Records shown: Begin
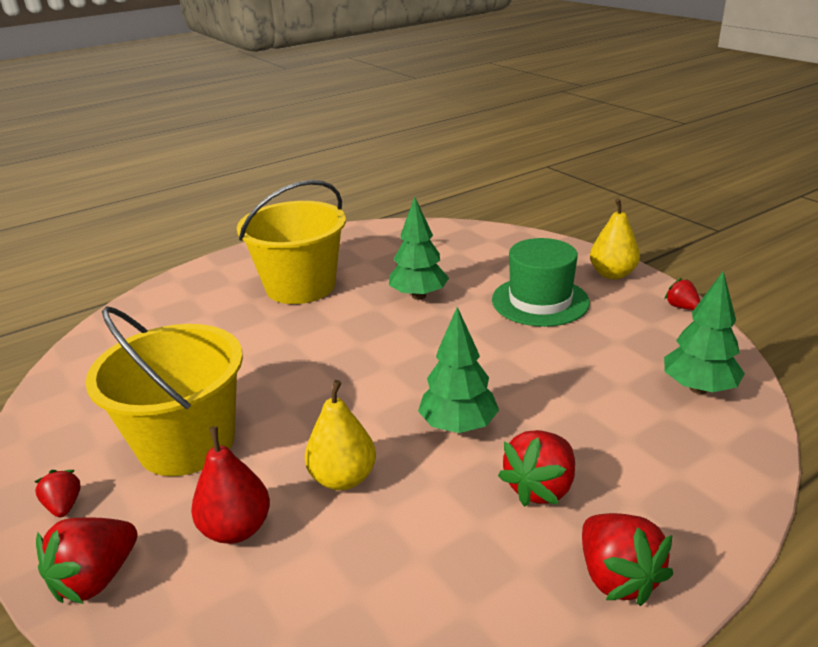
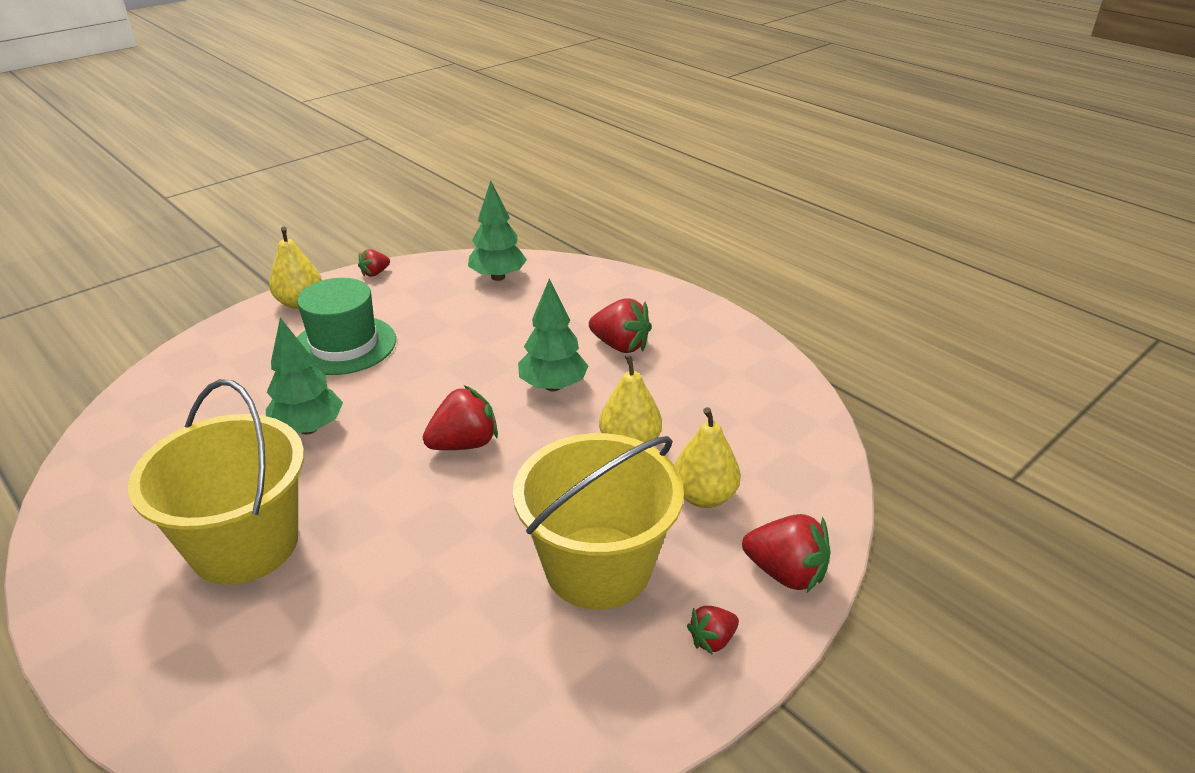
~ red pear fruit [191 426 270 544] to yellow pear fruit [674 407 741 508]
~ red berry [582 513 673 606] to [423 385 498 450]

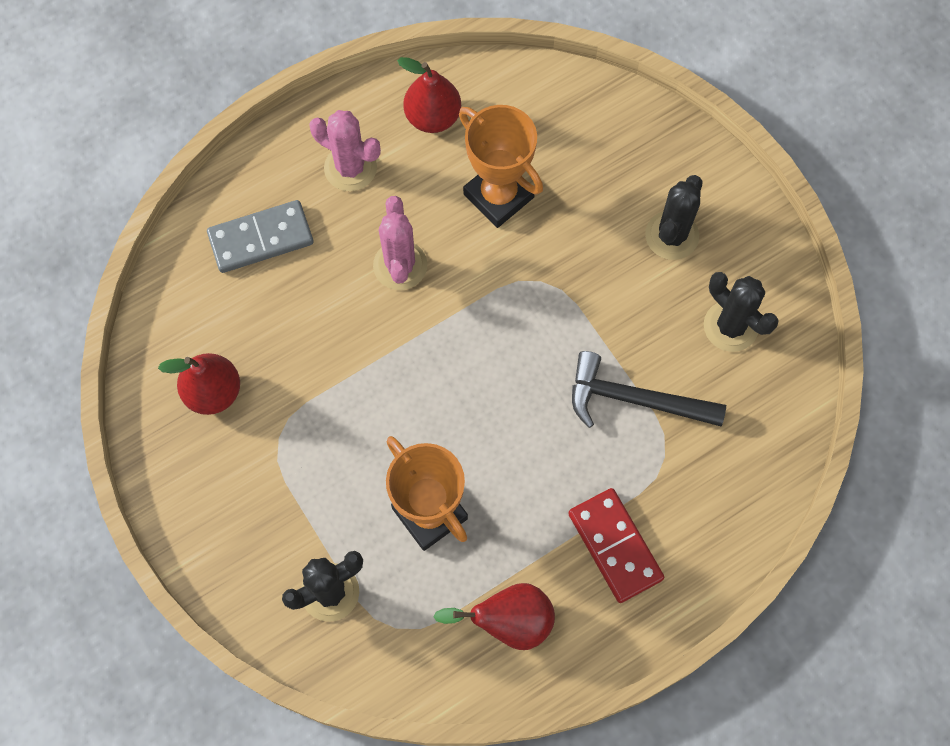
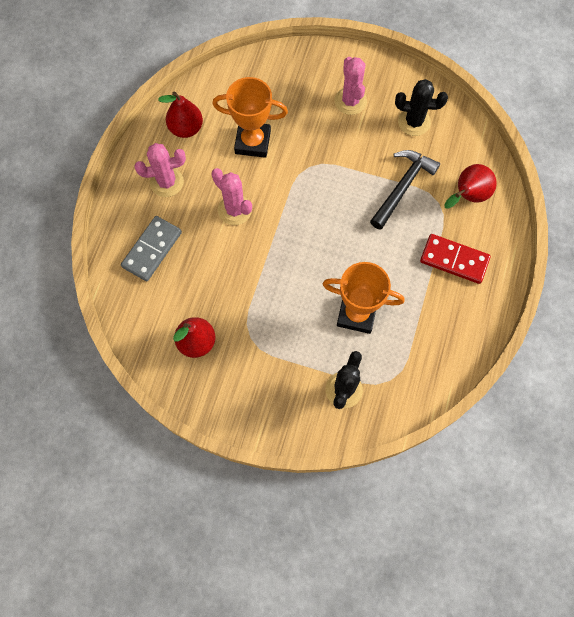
~ red pear fruit [433 583 555 650] to [444 164 497 209]
~ ebony carpenter's hammer [572 351 726 428] = [370 150 440 230] 150 degrees clockwise
~ ebony cactus [645 175 703 260] to pink cactus [334 57 367 115]

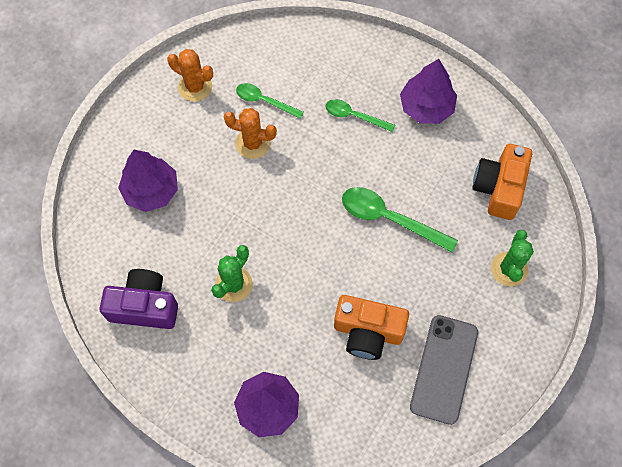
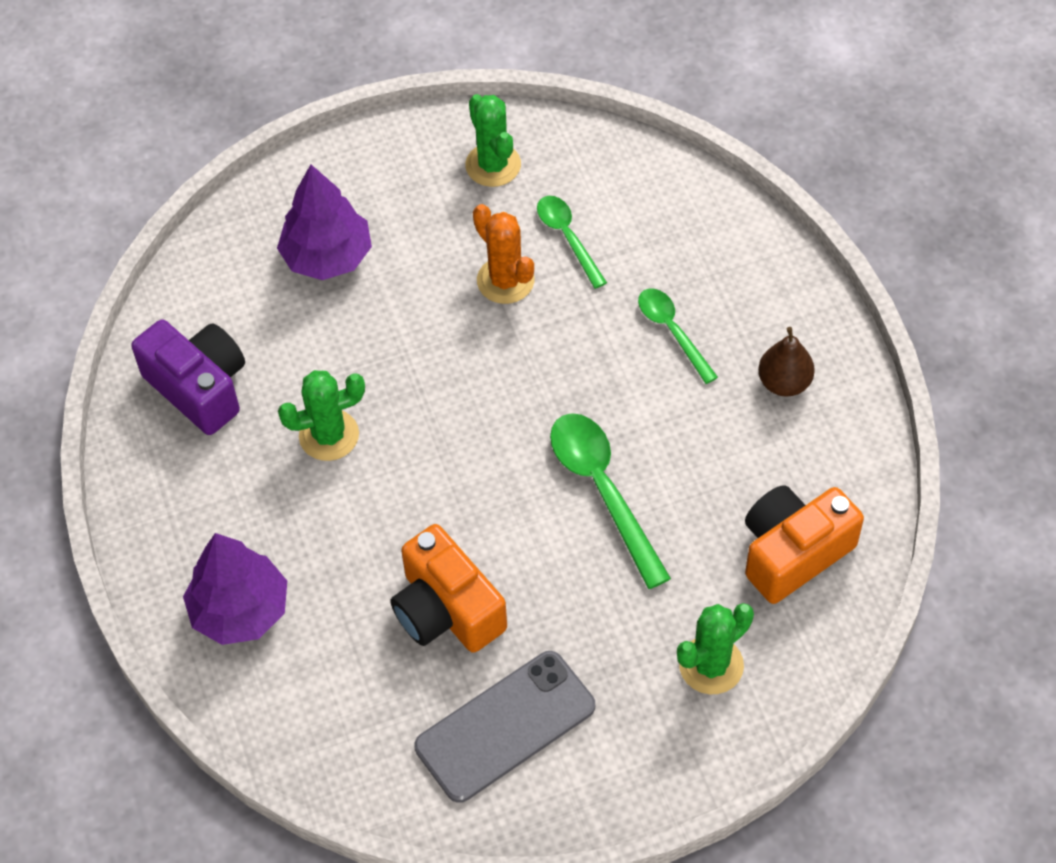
~ bright orange cactus [167 49 213 102] to emerald cactus [465 94 521 187]
~ violet tree [400 59 457 124] to russet pear fruit [758 327 815 397]

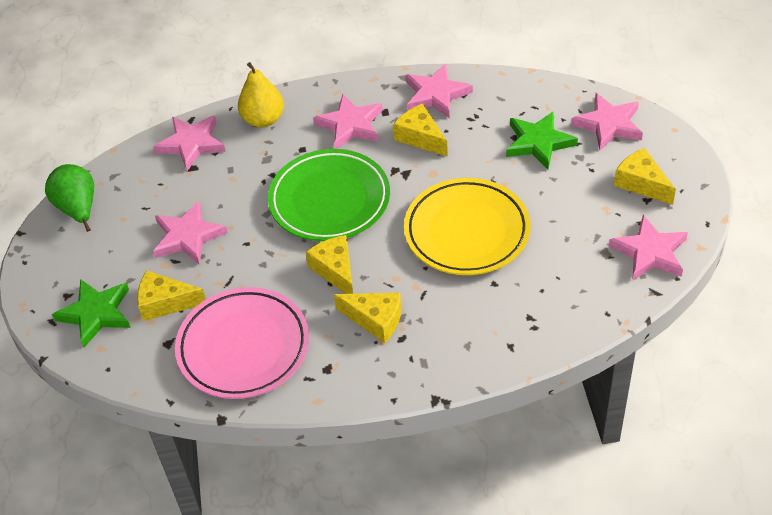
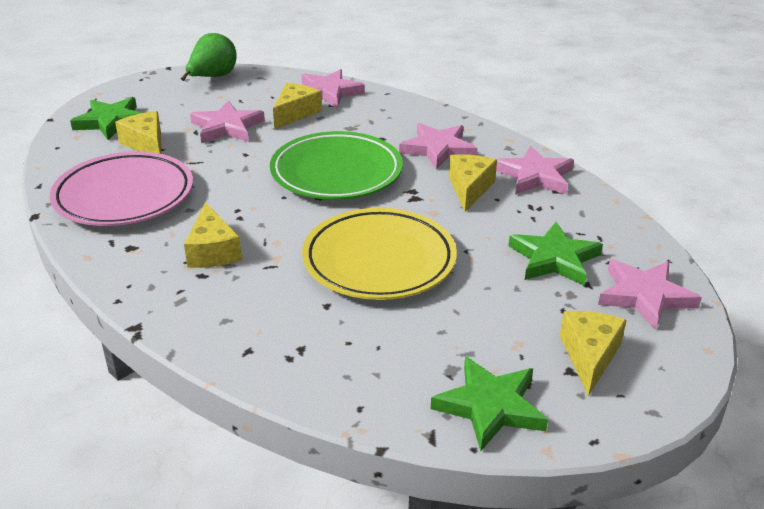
- yellow pear fruit [238 62 284 128]
~ yellow piece of cheese [306 235 353 294] to [273 83 322 129]
~ pink star [609 215 688 281] to emerald star [431 357 548 451]

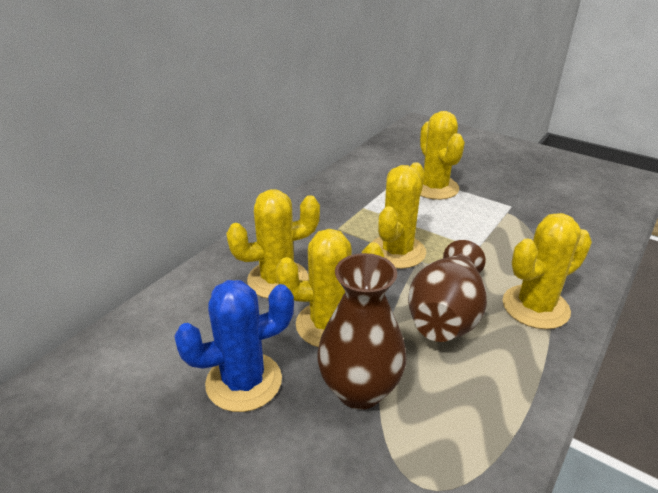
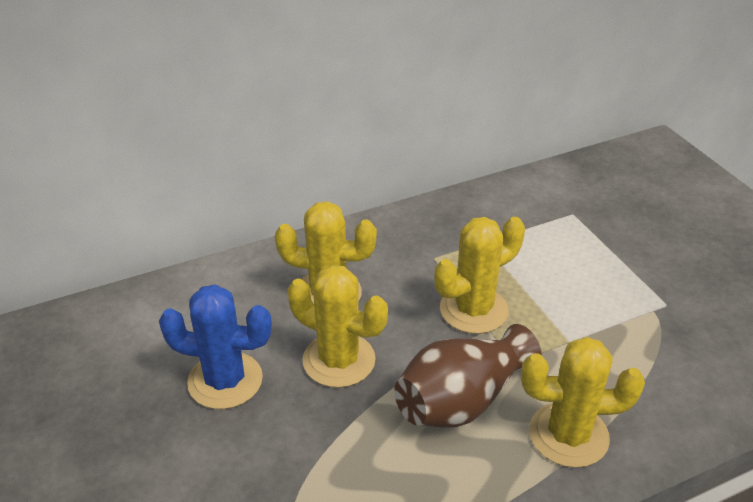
- russet tall vase [317 253 407 410]
- yellow cactus [420 111 465 200]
Records shown: End
How to complete this task - The answer is a count and nothing more: lines above that contain "pink".

Answer to this exercise - 2